Scene difference descriptions:

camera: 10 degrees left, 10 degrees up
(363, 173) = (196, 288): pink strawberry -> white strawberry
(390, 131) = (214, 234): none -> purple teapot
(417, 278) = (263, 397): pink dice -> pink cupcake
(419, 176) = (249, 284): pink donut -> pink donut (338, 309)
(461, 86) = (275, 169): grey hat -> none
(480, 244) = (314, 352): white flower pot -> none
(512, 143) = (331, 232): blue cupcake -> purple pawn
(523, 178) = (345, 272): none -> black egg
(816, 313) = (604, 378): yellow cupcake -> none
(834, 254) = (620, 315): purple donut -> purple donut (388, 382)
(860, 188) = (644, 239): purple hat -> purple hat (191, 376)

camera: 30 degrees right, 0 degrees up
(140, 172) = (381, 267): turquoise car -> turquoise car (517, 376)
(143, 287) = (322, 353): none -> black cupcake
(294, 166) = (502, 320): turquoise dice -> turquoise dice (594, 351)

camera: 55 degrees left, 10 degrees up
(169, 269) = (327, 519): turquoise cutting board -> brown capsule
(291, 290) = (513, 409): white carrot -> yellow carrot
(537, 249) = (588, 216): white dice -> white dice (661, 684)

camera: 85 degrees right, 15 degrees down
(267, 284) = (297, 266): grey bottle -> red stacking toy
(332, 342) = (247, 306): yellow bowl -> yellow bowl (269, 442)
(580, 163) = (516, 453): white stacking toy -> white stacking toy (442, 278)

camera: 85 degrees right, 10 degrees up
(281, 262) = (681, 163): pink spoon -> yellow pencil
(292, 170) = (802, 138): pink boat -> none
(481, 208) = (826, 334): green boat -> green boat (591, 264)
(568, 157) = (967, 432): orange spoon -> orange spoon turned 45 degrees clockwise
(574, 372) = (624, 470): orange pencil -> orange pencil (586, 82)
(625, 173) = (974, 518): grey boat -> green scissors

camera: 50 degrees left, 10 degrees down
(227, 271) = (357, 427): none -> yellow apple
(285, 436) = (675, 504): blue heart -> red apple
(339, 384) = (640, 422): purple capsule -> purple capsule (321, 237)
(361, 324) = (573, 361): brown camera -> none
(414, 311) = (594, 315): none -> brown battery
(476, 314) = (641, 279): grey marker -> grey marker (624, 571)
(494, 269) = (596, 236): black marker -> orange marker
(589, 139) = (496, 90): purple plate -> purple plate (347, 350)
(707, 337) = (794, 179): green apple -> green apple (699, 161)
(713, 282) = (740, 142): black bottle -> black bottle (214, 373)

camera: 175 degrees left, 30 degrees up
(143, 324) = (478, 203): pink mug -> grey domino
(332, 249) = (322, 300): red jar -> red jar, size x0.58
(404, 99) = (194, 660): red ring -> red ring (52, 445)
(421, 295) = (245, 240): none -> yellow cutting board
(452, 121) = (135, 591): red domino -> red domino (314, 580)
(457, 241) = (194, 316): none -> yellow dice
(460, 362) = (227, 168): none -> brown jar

WORK INSTRUCTION =
With the records above in view, retype each one exactly.

ANSWER SECTION =
camera: 10 degrees left, 10 degrees up
(363, 173) = (196, 288): pink strawberry -> white strawberry
(390, 131) = (214, 234): none -> purple teapot
(417, 278) = (263, 397): pink dice -> pink cupcake
(419, 176) = (249, 284): pink donut -> pink donut (338, 309)
(461, 86) = (275, 169): grey hat -> none
(480, 244) = (314, 352): white flower pot -> none
(512, 143) = (331, 232): blue cupcake -> purple pawn
(523, 178) = (345, 272): none -> black egg
(816, 313) = (604, 378): yellow cupcake -> none
(834, 254) = (620, 315): purple donut -> purple donut (388, 382)
(860, 188) = (644, 239): purple hat -> purple hat (191, 376)

camera: 30 degrees right, 0 degrees up
(140, 172) = (381, 267): turquoise car -> turquoise car (517, 376)
(143, 287) = (322, 353): none -> black cupcake
(294, 166) = (502, 320): turquoise dice -> turquoise dice (594, 351)

camera: 55 degrees left, 10 degrees up
(169, 269) = (327, 519): turquoise cutting board -> brown capsule
(291, 290) = (513, 409): white carrot -> yellow carrot
(537, 249) = (588, 216): white dice -> white dice (661, 684)

camera: 85 degrees right, 15 degrees down
(267, 284) = (297, 266): grey bottle -> red stacking toy
(332, 342) = (247, 306): yellow bowl -> yellow bowl (269, 442)
(580, 163) = (516, 453): white stacking toy -> white stacking toy (442, 278)

camera: 85 degrees right, 10 degrees up
(281, 262) = (681, 163): pink spoon -> yellow pencil
(292, 170) = (802, 138): pink boat -> none
(481, 208) = (826, 334): green boat -> green boat (591, 264)
(568, 157) = (967, 432): orange spoon -> orange spoon turned 45 degrees clockwise
(574, 372) = (624, 470): orange pencil -> orange pencil (586, 82)
(625, 173) = (974, 518): grey boat -> green scissors

camera: 50 degrees left, 10 degrees down
(227, 271) = (357, 427): none -> yellow apple
(285, 436) = (675, 504): blue heart -> red apple
(339, 384) = (640, 422): purple capsule -> purple capsule (321, 237)
(361, 324) = (573, 361): brown camera -> none
(414, 311) = (594, 315): none -> brown battery
(476, 314) = (641, 279): grey marker -> grey marker (624, 571)
(494, 269) = (596, 236): black marker -> orange marker
(589, 139) = (496, 90): purple plate -> purple plate (347, 350)
(707, 337) = (794, 179): green apple -> green apple (699, 161)
(713, 282) = (740, 142): black bottle -> black bottle (214, 373)

camera: 175 degrees left, 30 degrees up
(143, 324) = (478, 203): pink mug -> grey domino
(332, 249) = (322, 300): red jar -> red jar, size x0.58
(404, 99) = (194, 660): red ring -> red ring (52, 445)
(421, 295) = (245, 240): none -> yellow cutting board
(452, 121) = (135, 591): red domino -> red domino (314, 580)
(457, 241) = (194, 316): none -> yellow dice
(460, 362) = (227, 168): none -> brown jar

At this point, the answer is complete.